§ ENTRIES PROVIDED:
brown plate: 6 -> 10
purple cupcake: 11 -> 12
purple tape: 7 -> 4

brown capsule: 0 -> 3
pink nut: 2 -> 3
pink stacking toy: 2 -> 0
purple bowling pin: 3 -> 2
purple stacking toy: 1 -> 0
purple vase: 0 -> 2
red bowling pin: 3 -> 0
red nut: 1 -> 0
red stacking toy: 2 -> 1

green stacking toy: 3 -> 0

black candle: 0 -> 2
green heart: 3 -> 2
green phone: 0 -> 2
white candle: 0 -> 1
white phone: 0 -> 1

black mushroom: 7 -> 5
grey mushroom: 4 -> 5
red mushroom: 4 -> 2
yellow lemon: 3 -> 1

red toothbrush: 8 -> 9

§ GOAL OF THE EXERCISE: Would you please reproduce every line from the one containing "brown capsule: 0 -> 3" through the final line of the listing, and only those lines?

§ RESPONSE:
brown capsule: 0 -> 3
pink nut: 2 -> 3
pink stacking toy: 2 -> 0
purple bowling pin: 3 -> 2
purple stacking toy: 1 -> 0
purple vase: 0 -> 2
red bowling pin: 3 -> 0
red nut: 1 -> 0
red stacking toy: 2 -> 1

green stacking toy: 3 -> 0

black candle: 0 -> 2
green heart: 3 -> 2
green phone: 0 -> 2
white candle: 0 -> 1
white phone: 0 -> 1

black mushroom: 7 -> 5
grey mushroom: 4 -> 5
red mushroom: 4 -> 2
yellow lemon: 3 -> 1

red toothbrush: 8 -> 9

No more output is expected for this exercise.